WHAT THE TASK REQUIRES — Set every record down again exactly. Do not carry over the pictures.
** Opening EXERCISE INPUTS block **
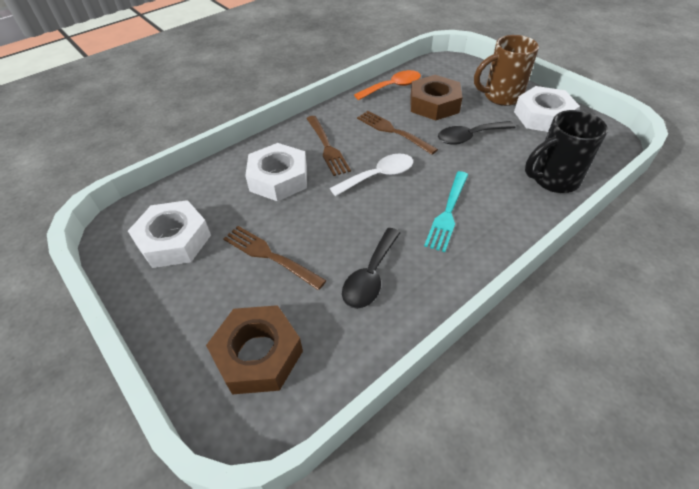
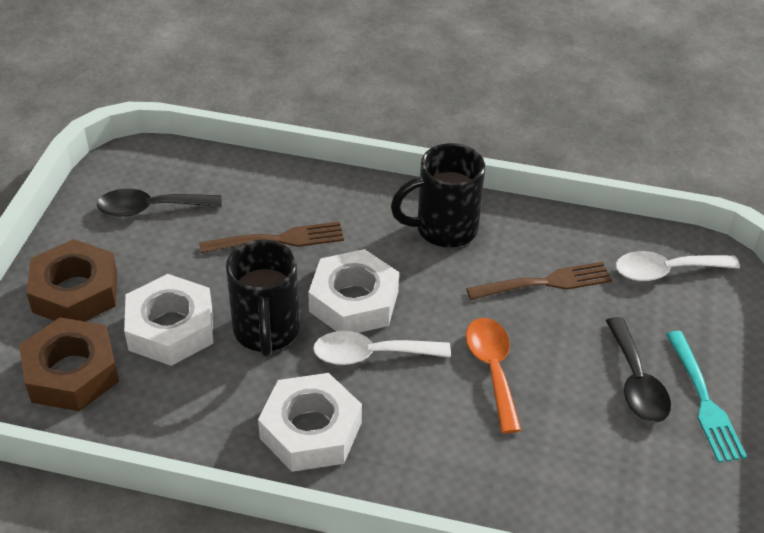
black mug: 1 -> 2
brown fork: 3 -> 2
brown mug: 1 -> 0
white spoon: 1 -> 2

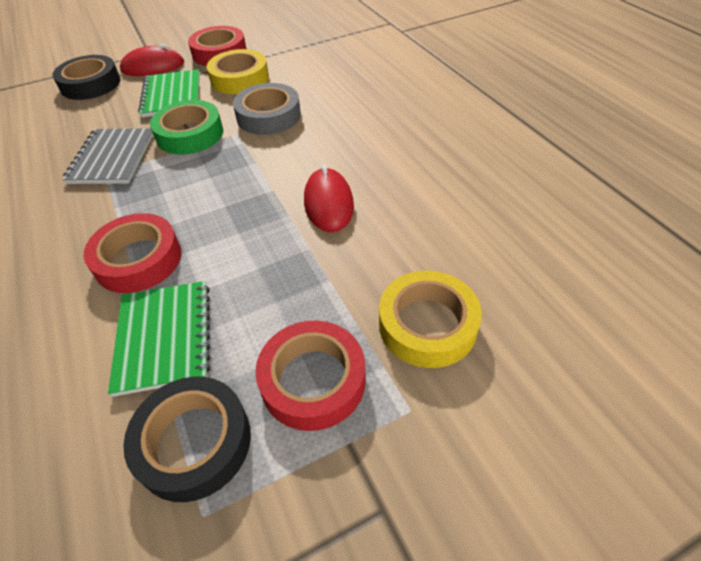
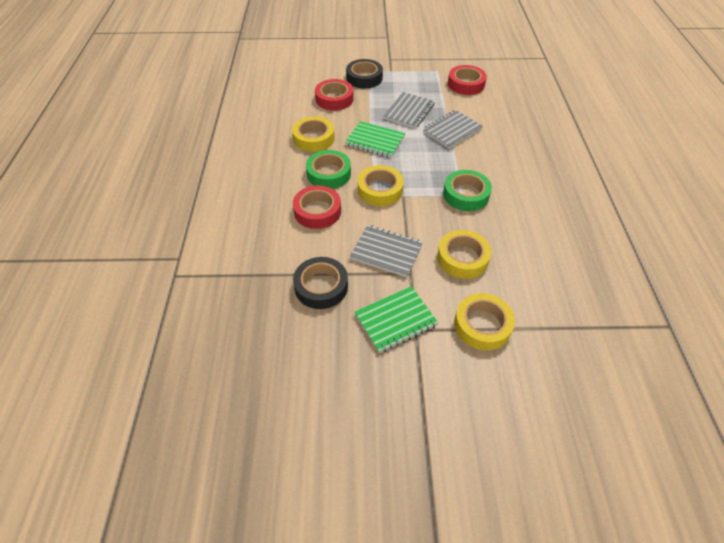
green tape: 1 -> 2
grey notebook: 1 -> 3
grey tape: 1 -> 0
red mouse: 2 -> 0
yellow tape: 2 -> 4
** Closing EXERCISE INPUTS block **
ANSWER SECTION —
black mug: 1 -> 2
brown fork: 3 -> 2
brown mug: 1 -> 0
white spoon: 1 -> 2

green tape: 1 -> 2
grey notebook: 1 -> 3
grey tape: 1 -> 0
red mouse: 2 -> 0
yellow tape: 2 -> 4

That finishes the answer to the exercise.